- Material for this exercise
________________

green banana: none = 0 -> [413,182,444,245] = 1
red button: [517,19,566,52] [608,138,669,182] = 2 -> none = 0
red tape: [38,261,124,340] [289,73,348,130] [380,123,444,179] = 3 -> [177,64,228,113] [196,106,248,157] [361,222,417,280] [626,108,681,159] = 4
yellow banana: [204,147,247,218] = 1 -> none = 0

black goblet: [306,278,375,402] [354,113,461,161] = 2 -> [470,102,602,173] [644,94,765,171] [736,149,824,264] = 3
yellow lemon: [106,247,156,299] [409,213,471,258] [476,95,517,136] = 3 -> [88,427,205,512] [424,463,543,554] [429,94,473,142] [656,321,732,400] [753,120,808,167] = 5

________________

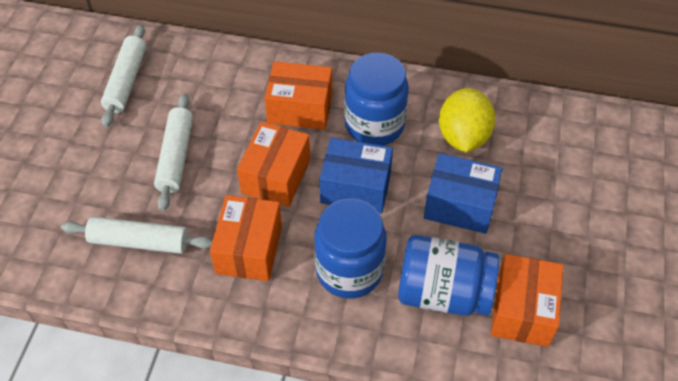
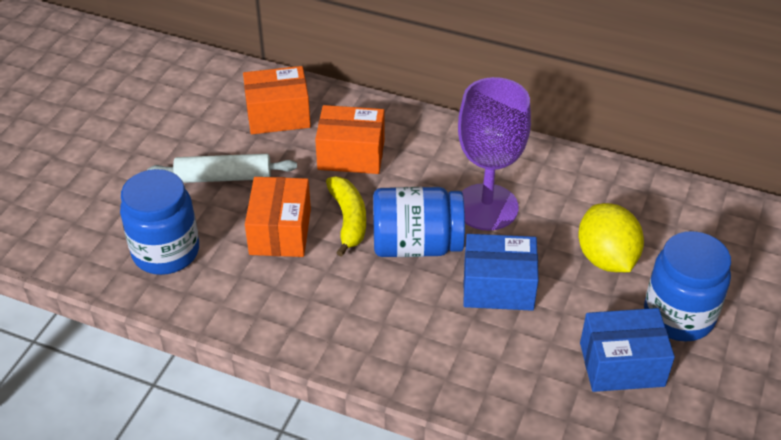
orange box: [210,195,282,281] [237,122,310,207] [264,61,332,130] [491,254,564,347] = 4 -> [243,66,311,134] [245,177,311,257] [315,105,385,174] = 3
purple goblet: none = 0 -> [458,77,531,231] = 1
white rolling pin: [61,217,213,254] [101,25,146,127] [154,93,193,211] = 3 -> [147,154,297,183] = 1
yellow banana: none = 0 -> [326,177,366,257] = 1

________________

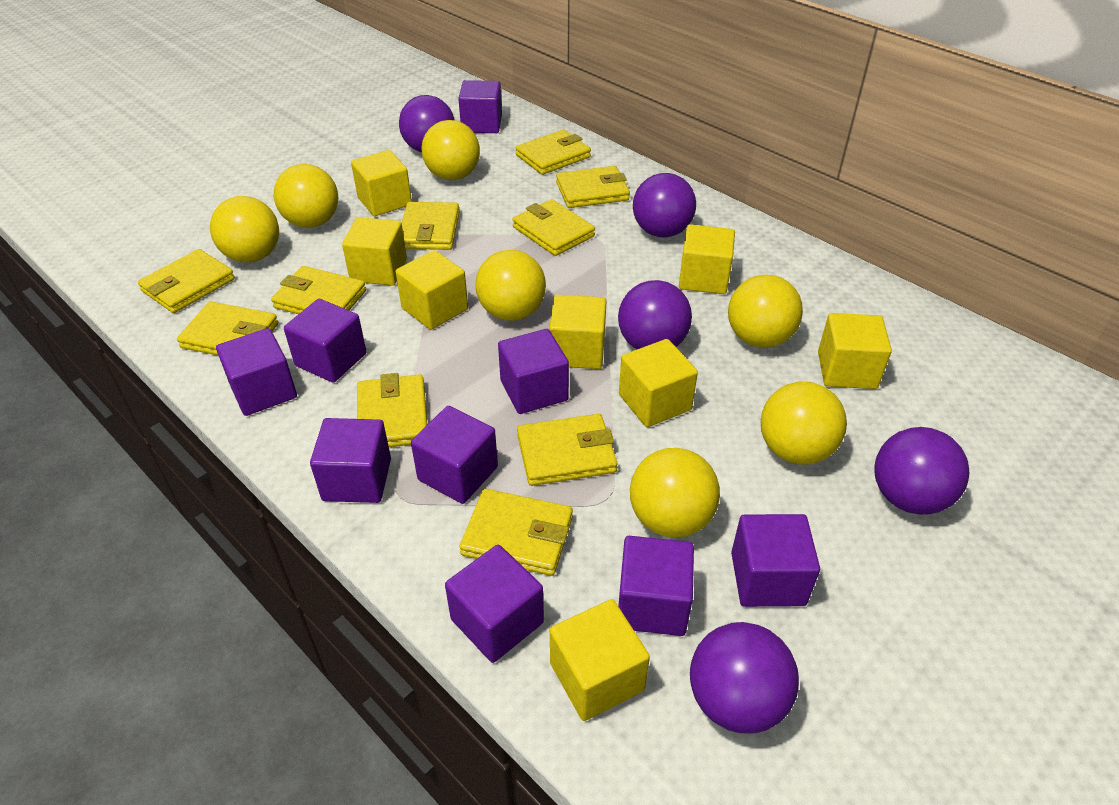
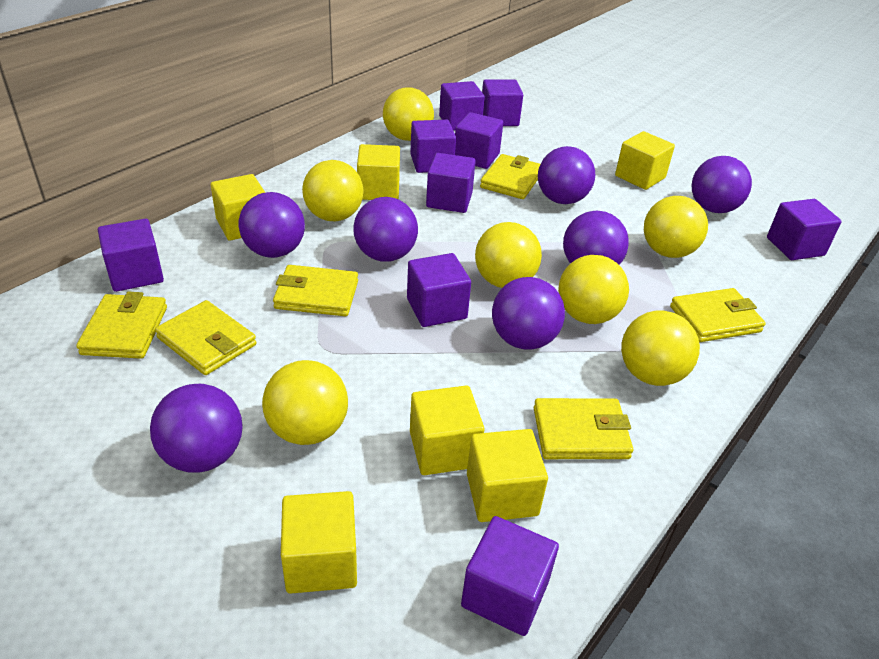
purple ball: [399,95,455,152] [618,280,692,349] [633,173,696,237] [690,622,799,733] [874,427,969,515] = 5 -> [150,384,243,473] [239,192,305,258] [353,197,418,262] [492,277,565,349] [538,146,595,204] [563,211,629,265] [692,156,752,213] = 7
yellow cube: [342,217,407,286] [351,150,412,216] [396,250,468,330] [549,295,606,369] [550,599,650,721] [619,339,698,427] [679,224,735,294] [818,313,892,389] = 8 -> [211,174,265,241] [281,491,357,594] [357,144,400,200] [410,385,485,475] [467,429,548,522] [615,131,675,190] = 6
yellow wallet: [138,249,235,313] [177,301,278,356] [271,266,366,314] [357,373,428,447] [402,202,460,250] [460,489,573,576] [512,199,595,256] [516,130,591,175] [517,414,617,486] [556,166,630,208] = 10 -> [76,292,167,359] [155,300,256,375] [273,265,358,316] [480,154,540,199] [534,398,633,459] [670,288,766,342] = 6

________________

- Problem description
Using the records above, restate word for word the lines from the one with "purple goblet: none" through the one with "yellow banana: none", both included.

- Exercise solution
purple goblet: none = 0 -> [458,77,531,231] = 1
white rolling pin: [61,217,213,254] [101,25,146,127] [154,93,193,211] = 3 -> [147,154,297,183] = 1
yellow banana: none = 0 -> [326,177,366,257] = 1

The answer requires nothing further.